──────── Dataset entries ────────

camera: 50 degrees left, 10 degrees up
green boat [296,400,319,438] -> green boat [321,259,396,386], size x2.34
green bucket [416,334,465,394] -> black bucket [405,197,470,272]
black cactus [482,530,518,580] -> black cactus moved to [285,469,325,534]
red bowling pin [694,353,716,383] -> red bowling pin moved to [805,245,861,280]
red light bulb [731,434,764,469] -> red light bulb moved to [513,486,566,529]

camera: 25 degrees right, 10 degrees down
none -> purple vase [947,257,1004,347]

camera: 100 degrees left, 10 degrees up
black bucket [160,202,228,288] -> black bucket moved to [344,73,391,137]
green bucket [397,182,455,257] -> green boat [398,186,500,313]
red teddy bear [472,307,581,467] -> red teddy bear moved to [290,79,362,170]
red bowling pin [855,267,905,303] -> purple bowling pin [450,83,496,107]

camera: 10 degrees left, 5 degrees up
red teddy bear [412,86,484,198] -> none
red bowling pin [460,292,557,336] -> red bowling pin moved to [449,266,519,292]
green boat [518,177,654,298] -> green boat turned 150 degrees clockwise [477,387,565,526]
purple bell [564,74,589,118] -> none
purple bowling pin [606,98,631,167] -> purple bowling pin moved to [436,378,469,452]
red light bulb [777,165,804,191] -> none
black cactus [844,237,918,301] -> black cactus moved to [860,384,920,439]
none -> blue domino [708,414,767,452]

────────

=== What the task requires ===
A word-for-word restatement of the lines running from the one with "red bowling pin [694,353,716,383]" to the last line of the records is the whole answer.

=== Solution to the exercise ===
red bowling pin [694,353,716,383] -> red bowling pin moved to [805,245,861,280]
red light bulb [731,434,764,469] -> red light bulb moved to [513,486,566,529]

camera: 25 degrees right, 10 degrees down
none -> purple vase [947,257,1004,347]

camera: 100 degrees left, 10 degrees up
black bucket [160,202,228,288] -> black bucket moved to [344,73,391,137]
green bucket [397,182,455,257] -> green boat [398,186,500,313]
red teddy bear [472,307,581,467] -> red teddy bear moved to [290,79,362,170]
red bowling pin [855,267,905,303] -> purple bowling pin [450,83,496,107]

camera: 10 degrees left, 5 degrees up
red teddy bear [412,86,484,198] -> none
red bowling pin [460,292,557,336] -> red bowling pin moved to [449,266,519,292]
green boat [518,177,654,298] -> green boat turned 150 degrees clockwise [477,387,565,526]
purple bell [564,74,589,118] -> none
purple bowling pin [606,98,631,167] -> purple bowling pin moved to [436,378,469,452]
red light bulb [777,165,804,191] -> none
black cactus [844,237,918,301] -> black cactus moved to [860,384,920,439]
none -> blue domino [708,414,767,452]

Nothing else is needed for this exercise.